— BRIEF —
Exactly repeat all the records below, omitting the images they hold.

....

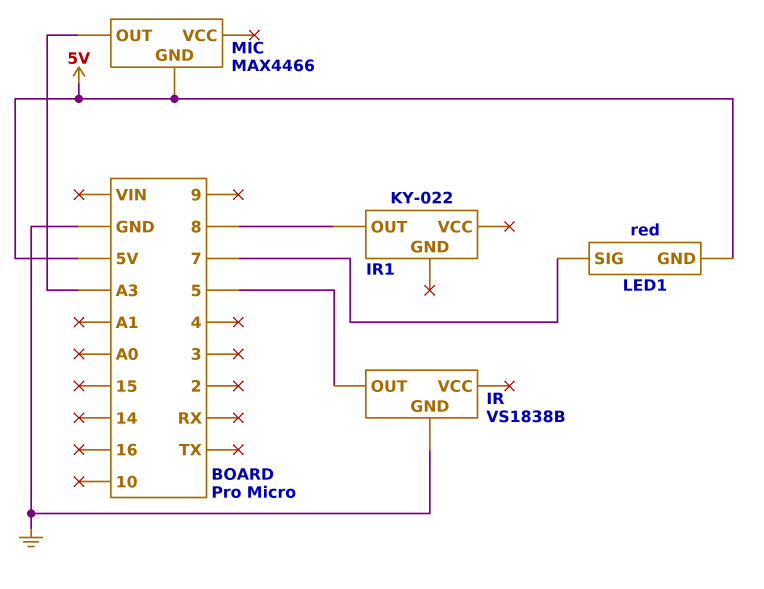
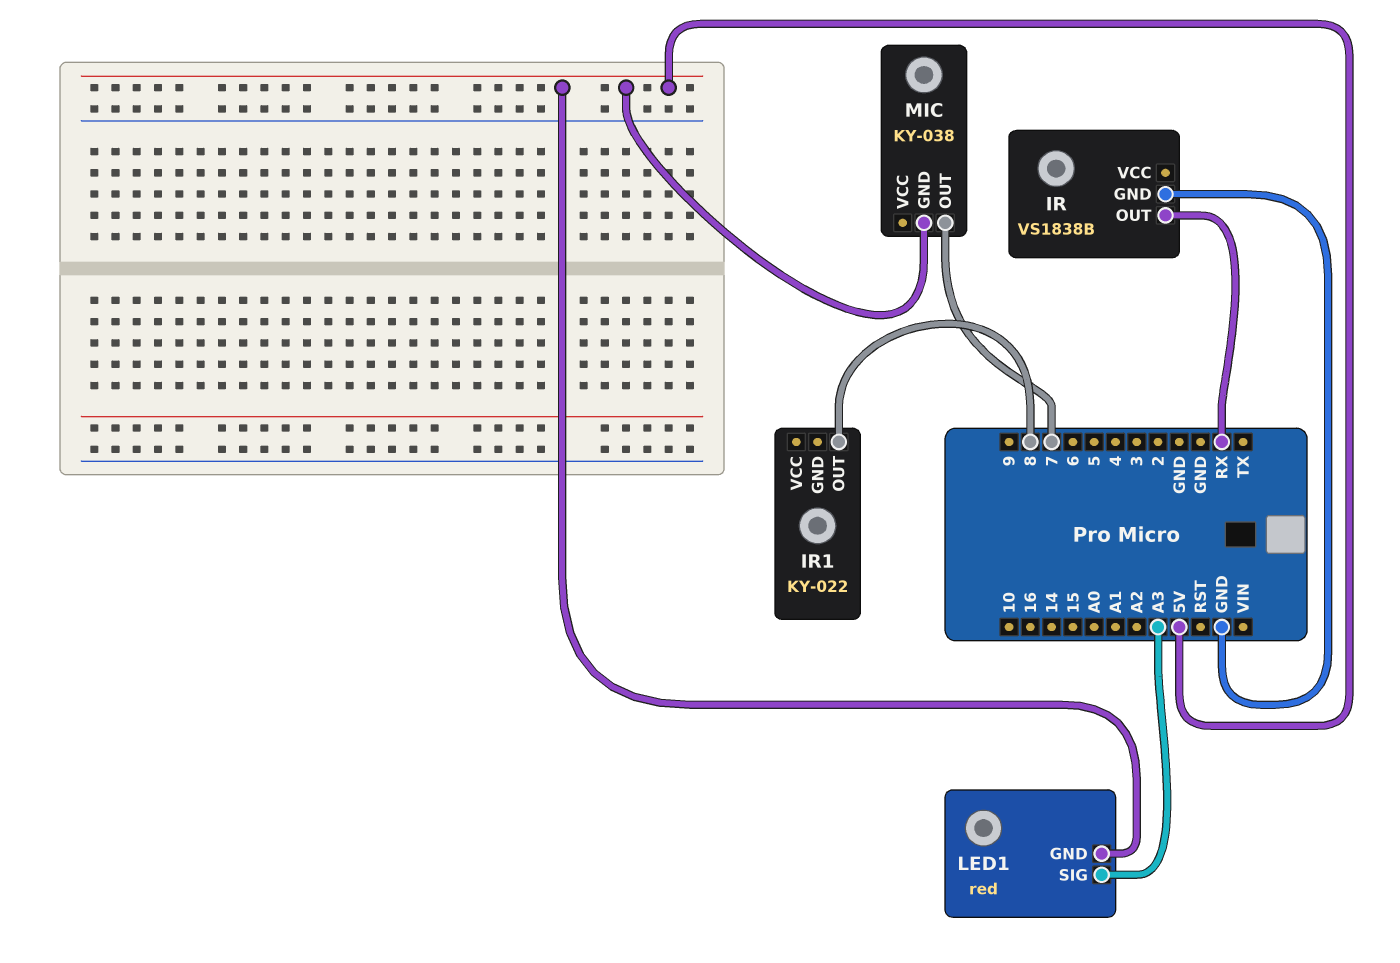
IR pin OUT: 5 -> RX
LED1 pin SIG: 7 -> A3
MIC: MAX4466 -> KY-038
MIC pin OUT: A3 -> 7

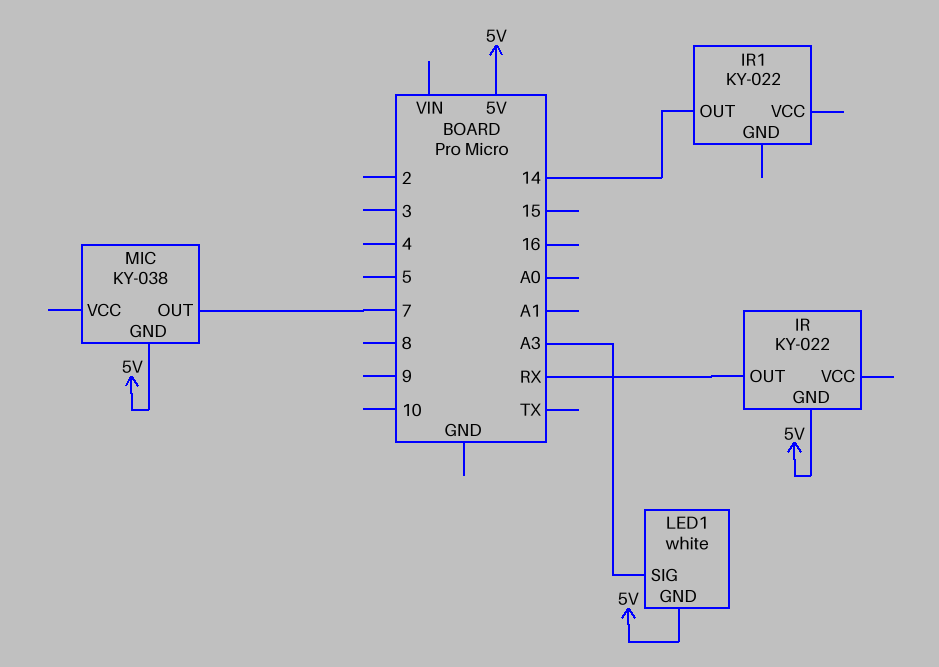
IR: VS1838B -> KY-022
IR pin GND: GND -> 5V
IR1 pin OUT: 8 -> 14
LED1: red -> white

....

— TASK OUTPUT —
IR pin OUT: 5 -> RX
LED1 pin SIG: 7 -> A3
MIC: MAX4466 -> KY-038
MIC pin OUT: A3 -> 7

IR: VS1838B -> KY-022
IR pin GND: GND -> 5V
IR1 pin OUT: 8 -> 14
LED1: red -> white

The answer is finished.